The data:
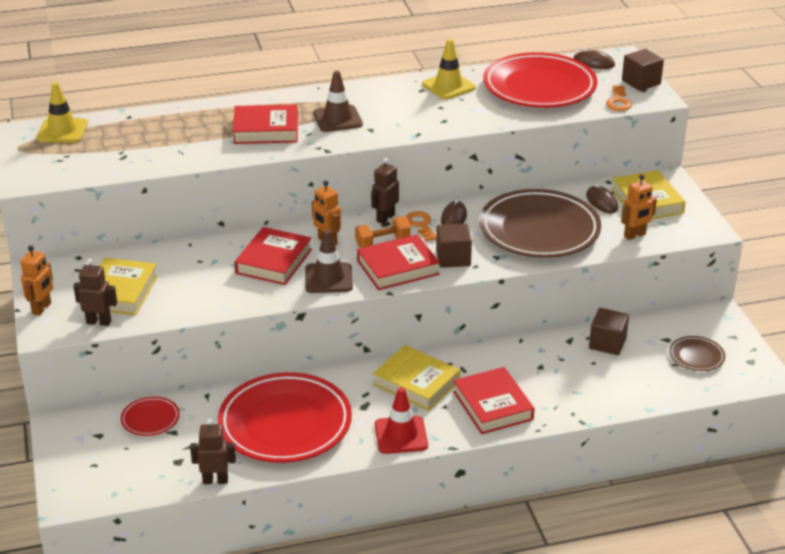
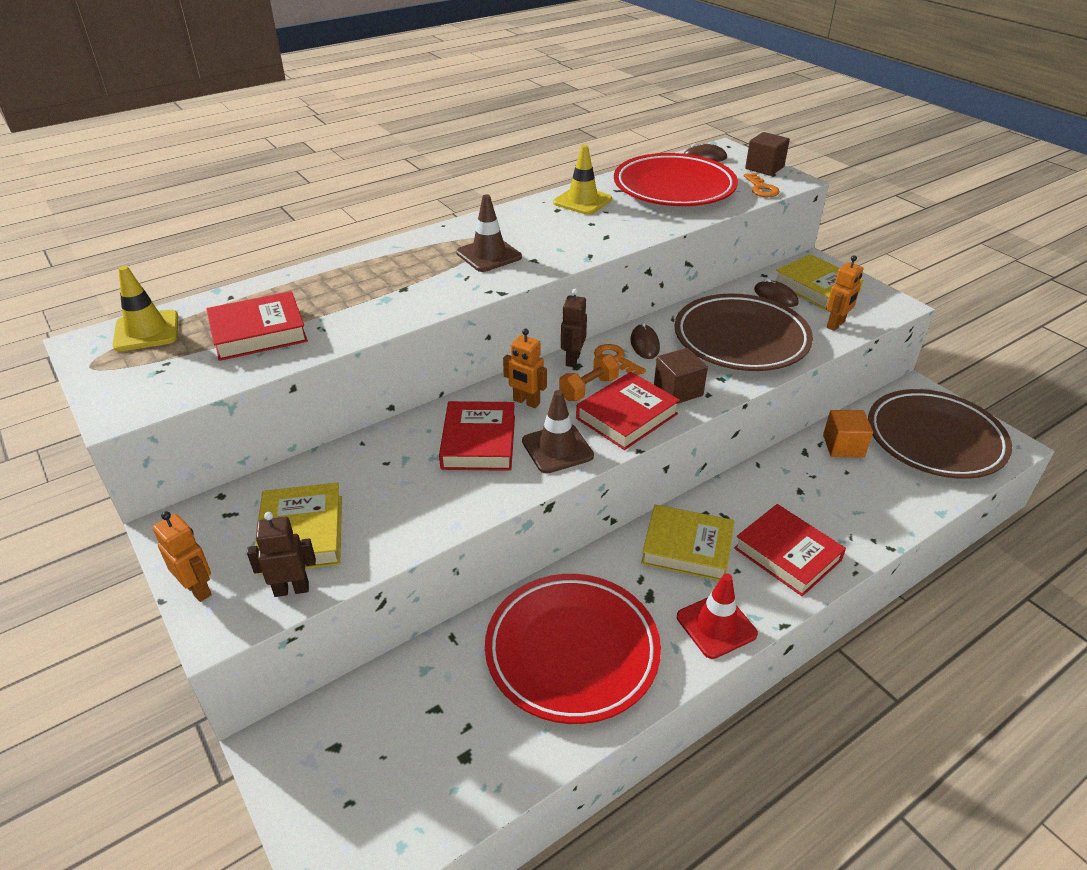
camera: 20 degrees left, 5 degrees up
orange robot [20,245,53,316] -> orange robot turned 45 degrees counterclockwise [152,511,212,602]
red plate [121,396,180,436] -> none
brown robot [190,419,236,484] -> none
red book [233,104,298,144] -> red book moved to [206,291,308,361]
brown cube [589,308,629,355] -> orange cube [823,410,873,457]
brown plate [669,336,725,371] -> brown plate [868,389,1012,479], size x2.27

Required work:
Only the lines from the beginning of the listing up to and including the line with "brown cube [589,308,629,355]" should appear in the reply, copied word for word and free of pictures.

Written answer:
camera: 20 degrees left, 5 degrees up
orange robot [20,245,53,316] -> orange robot turned 45 degrees counterclockwise [152,511,212,602]
red plate [121,396,180,436] -> none
brown robot [190,419,236,484] -> none
red book [233,104,298,144] -> red book moved to [206,291,308,361]
brown cube [589,308,629,355] -> orange cube [823,410,873,457]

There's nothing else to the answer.